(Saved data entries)
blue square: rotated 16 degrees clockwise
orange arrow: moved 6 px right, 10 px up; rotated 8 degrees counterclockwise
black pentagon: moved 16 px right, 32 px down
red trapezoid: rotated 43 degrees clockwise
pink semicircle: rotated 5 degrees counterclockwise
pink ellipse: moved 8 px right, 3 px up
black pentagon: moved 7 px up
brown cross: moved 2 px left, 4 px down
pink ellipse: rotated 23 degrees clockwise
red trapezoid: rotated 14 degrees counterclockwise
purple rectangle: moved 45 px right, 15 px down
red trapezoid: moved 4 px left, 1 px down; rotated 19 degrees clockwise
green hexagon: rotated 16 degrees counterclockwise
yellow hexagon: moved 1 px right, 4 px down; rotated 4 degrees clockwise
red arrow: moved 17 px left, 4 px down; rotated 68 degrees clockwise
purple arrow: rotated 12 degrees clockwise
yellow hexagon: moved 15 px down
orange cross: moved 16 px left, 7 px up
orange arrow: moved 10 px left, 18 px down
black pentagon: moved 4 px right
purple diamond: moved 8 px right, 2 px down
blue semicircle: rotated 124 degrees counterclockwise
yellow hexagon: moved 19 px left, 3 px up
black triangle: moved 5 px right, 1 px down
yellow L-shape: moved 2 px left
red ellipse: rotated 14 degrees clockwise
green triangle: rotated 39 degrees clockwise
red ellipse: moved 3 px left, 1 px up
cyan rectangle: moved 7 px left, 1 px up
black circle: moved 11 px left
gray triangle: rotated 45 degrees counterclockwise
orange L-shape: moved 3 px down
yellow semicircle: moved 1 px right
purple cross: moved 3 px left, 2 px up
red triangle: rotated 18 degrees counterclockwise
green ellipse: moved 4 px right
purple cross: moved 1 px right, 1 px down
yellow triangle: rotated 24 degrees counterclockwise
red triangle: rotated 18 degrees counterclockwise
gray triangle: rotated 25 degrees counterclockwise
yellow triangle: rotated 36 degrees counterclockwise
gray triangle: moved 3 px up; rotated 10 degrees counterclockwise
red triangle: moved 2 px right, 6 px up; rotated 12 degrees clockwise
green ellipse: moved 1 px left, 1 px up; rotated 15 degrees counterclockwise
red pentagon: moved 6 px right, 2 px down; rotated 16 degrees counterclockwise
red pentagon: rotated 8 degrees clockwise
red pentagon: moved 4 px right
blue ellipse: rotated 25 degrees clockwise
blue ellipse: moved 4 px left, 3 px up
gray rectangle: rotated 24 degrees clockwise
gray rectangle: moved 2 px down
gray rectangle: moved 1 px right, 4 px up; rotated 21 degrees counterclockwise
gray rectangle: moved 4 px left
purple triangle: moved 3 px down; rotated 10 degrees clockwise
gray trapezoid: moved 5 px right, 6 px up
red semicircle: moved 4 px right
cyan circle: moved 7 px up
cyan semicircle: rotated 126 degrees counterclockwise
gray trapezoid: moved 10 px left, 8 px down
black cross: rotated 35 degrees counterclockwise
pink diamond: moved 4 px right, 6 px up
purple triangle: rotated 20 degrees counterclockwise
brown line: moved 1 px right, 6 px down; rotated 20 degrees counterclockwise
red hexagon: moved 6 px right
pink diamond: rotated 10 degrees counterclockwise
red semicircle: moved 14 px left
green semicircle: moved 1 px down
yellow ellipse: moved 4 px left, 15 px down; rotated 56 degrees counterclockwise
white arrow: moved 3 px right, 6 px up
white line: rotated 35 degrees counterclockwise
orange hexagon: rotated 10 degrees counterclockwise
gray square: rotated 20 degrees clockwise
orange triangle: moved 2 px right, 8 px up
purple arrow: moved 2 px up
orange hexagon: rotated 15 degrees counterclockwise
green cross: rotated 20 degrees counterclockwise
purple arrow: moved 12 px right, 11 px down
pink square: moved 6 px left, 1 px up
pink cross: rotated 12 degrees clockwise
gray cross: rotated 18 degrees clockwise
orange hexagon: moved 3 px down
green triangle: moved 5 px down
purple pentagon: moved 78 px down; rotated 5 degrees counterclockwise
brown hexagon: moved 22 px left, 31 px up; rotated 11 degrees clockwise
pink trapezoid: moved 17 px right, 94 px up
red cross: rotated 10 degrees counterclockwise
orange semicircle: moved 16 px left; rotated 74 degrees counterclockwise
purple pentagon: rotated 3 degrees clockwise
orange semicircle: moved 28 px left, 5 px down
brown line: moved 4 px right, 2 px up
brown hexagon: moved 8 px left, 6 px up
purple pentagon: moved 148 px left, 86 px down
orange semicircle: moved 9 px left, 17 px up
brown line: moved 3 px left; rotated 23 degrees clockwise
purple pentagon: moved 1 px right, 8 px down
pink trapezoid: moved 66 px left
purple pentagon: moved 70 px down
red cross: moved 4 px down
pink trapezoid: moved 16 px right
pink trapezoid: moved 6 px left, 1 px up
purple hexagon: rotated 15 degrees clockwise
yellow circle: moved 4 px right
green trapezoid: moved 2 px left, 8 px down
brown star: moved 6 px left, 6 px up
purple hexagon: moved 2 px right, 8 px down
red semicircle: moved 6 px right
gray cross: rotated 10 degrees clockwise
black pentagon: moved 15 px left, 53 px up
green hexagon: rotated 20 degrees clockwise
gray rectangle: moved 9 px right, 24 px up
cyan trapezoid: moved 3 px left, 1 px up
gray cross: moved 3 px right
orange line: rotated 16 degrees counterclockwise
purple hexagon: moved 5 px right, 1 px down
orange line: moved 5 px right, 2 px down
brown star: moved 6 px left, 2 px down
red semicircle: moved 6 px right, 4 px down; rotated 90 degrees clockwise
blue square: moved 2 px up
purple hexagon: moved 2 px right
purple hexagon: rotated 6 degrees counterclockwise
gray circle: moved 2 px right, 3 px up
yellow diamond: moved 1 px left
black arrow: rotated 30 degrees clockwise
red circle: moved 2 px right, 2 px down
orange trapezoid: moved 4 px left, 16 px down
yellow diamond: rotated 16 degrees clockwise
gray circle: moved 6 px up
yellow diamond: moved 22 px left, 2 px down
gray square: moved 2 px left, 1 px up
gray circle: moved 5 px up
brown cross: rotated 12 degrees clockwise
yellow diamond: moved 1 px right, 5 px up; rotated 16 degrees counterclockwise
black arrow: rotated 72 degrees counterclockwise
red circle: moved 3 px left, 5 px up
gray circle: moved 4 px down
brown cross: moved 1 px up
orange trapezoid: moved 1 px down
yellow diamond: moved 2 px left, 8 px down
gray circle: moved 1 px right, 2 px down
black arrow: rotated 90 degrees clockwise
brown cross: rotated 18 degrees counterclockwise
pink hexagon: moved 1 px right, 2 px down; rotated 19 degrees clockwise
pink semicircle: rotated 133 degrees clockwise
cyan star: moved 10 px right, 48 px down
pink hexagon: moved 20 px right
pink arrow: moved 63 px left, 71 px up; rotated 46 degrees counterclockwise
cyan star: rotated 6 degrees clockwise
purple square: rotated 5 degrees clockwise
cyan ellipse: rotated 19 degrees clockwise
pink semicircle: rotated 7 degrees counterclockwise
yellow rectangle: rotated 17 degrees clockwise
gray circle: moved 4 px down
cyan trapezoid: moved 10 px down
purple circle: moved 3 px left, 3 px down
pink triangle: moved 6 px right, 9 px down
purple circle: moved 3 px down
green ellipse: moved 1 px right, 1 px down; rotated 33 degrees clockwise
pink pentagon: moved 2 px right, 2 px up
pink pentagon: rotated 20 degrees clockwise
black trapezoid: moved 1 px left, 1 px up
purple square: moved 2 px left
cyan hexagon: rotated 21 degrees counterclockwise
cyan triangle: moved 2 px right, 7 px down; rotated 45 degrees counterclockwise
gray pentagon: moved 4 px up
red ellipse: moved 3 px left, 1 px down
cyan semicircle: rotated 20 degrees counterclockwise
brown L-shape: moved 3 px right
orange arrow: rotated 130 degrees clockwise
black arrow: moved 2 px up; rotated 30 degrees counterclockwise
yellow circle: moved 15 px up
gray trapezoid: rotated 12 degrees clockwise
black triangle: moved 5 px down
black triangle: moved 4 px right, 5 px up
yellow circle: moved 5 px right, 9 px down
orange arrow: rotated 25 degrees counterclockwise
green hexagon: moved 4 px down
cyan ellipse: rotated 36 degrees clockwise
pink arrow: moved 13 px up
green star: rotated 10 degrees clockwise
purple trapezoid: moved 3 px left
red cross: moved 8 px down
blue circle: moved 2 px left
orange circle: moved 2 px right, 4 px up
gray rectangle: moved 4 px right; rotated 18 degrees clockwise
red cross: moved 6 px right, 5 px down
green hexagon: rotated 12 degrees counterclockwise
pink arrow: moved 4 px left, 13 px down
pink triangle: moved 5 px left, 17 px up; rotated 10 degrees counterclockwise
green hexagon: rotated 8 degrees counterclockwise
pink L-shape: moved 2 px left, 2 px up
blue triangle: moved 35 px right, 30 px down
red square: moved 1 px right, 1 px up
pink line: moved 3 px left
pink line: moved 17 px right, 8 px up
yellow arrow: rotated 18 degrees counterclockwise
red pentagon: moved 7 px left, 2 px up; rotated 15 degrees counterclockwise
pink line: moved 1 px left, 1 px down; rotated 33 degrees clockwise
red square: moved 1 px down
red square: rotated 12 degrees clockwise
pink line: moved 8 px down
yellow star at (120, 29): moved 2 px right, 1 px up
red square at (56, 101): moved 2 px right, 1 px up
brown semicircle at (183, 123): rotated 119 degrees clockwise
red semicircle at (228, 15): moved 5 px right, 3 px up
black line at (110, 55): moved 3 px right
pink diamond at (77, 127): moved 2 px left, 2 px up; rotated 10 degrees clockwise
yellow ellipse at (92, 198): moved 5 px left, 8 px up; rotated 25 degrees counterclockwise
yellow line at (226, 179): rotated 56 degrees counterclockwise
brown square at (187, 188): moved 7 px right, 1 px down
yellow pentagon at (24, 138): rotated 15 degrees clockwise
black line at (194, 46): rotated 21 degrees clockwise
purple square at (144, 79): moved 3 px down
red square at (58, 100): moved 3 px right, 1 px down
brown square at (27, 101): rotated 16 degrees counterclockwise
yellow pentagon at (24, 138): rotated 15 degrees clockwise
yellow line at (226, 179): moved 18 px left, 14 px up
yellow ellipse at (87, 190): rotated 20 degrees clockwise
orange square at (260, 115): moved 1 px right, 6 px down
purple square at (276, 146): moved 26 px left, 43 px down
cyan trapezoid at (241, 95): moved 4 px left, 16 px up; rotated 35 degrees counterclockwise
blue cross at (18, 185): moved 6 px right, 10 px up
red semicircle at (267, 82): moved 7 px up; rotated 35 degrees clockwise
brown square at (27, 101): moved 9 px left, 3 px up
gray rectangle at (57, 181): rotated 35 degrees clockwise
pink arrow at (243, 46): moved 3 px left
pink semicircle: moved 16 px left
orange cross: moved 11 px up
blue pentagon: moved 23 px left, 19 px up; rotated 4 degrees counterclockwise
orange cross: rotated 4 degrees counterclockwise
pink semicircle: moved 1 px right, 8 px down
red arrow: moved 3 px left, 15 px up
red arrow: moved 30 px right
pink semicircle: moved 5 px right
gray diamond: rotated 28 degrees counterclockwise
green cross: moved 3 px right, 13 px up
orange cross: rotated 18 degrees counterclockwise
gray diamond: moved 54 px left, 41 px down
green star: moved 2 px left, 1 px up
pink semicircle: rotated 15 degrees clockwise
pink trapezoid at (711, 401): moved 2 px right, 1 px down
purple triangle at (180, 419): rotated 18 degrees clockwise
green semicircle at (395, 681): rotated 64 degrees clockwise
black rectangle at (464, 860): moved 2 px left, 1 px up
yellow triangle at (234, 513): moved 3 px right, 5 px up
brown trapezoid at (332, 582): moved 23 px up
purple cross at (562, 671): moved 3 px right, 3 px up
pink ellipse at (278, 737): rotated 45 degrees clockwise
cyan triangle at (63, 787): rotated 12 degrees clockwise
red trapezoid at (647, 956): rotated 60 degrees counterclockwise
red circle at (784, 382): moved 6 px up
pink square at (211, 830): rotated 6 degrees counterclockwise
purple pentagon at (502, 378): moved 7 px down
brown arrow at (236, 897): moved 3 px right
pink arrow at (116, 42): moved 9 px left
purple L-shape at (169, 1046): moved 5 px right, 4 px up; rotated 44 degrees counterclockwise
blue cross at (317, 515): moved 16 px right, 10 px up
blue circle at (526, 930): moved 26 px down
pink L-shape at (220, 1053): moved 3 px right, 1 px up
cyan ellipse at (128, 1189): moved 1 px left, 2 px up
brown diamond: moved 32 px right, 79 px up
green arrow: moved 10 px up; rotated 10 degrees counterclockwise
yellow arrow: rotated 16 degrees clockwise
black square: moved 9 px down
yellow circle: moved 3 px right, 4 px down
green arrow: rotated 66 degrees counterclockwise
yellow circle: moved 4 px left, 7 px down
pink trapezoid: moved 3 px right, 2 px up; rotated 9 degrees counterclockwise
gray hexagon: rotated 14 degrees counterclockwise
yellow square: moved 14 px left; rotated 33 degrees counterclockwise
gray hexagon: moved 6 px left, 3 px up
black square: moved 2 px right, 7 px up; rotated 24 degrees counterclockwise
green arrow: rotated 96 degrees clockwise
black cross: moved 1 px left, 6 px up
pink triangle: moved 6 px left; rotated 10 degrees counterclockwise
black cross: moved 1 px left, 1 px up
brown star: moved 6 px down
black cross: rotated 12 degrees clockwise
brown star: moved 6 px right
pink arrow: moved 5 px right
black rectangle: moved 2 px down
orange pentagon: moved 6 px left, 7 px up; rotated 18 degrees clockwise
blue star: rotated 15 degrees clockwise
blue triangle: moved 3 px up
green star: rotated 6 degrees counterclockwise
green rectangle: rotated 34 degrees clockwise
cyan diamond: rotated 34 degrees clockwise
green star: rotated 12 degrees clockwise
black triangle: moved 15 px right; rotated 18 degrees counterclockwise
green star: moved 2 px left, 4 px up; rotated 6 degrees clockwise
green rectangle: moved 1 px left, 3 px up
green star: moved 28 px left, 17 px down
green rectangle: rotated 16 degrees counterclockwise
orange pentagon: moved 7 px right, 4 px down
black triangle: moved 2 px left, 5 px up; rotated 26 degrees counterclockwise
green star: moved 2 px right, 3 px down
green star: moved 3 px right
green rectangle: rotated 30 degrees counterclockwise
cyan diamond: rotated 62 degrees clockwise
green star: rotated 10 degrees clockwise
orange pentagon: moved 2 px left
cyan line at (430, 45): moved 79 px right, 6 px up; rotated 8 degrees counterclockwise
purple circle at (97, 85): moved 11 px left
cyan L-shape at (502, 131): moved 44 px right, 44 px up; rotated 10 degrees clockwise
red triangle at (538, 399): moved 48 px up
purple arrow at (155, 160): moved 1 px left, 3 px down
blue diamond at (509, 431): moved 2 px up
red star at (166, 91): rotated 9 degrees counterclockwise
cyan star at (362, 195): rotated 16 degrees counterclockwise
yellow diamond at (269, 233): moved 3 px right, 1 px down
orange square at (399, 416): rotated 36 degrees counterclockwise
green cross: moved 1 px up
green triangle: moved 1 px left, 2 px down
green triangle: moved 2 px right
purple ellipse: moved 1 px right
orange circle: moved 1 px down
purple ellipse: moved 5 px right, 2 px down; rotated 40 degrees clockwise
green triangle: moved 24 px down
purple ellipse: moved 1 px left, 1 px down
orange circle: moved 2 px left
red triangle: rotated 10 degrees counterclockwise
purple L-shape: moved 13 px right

● EXERCISE PROMPT
Can you lay out the records as a numbered list, beginning at the first line and stopping after the line that contains "pink semicircle: rotated 5", with blank lines left out?

● ANSWER TO THE EXERCISE
1. blue square: rotated 16 degrees clockwise
2. orange arrow: moved 6 px right, 10 px up; rotated 8 degrees counterclockwise
3. black pentagon: moved 16 px right, 32 px down
4. red trapezoid: rotated 43 degrees clockwise
5. pink semicircle: rotated 5 degrees counterclockwise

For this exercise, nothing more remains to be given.